_Exercise_
Retype the complete listing exactly as it appears.

** begin Material for the task **

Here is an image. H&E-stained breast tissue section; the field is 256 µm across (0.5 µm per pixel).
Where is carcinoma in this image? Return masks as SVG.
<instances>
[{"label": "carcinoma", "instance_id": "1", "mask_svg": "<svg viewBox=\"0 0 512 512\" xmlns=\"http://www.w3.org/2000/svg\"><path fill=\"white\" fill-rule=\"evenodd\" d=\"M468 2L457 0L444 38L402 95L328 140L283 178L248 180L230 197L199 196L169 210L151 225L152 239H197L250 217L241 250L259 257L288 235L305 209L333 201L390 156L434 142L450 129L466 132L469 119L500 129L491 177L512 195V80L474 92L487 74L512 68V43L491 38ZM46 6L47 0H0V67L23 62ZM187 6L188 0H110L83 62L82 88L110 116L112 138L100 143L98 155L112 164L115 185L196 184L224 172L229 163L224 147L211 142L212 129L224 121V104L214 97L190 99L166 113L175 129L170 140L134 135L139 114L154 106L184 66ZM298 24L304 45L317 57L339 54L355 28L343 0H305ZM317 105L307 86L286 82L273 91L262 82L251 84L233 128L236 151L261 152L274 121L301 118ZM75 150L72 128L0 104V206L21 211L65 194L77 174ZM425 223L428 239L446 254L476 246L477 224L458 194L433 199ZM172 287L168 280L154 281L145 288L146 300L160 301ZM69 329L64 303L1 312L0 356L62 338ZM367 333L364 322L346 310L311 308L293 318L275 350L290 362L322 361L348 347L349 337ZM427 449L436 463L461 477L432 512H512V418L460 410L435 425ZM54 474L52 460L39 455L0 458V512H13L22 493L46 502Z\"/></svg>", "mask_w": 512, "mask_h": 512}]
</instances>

** end Material for the task **

_Exercise result_
Here is an image. H&E-stained breast tissue section; the field is 256 µm across (0.5 µm per pixel).
Where is carcinoma in this image? Return masks as SVG.
<instances>
[{"label": "carcinoma", "instance_id": "1", "mask_svg": "<svg viewBox=\"0 0 512 512\" xmlns=\"http://www.w3.org/2000/svg\"><path fill=\"white\" fill-rule=\"evenodd\" d=\"M468 2L457 0L444 38L402 95L328 140L283 178L248 180L230 197L199 196L169 210L151 225L152 239H197L250 217L241 250L259 257L288 235L305 209L333 201L390 156L434 142L450 129L466 132L469 119L500 129L491 177L512 195V80L474 92L487 74L512 68V43L491 38ZM46 6L47 0H0V67L23 62ZM187 6L188 0H110L83 62L82 88L110 116L112 138L100 143L98 155L112 164L115 185L196 184L224 172L229 163L224 147L211 142L212 129L224 121V104L214 97L190 99L166 113L175 129L170 140L134 135L139 114L154 106L184 66ZM298 24L304 45L317 57L339 54L355 28L343 0H305ZM317 105L307 86L286 82L273 91L262 82L251 84L233 128L236 151L261 152L274 121L301 118ZM75 150L72 128L0 104V206L21 211L65 194L77 174ZM425 223L428 239L446 254L476 246L477 224L458 194L433 199ZM172 287L168 280L154 281L145 288L146 300L160 301ZM69 329L64 303L1 312L0 356L62 338ZM367 333L364 322L346 310L311 308L293 318L275 350L290 362L322 361L348 347L349 337ZM427 449L436 463L461 477L432 512H512V418L460 410L435 425ZM54 474L52 460L39 455L0 458V512H13L22 493L46 502Z\"/></svg>", "mask_w": 512, "mask_h": 512}]
</instances>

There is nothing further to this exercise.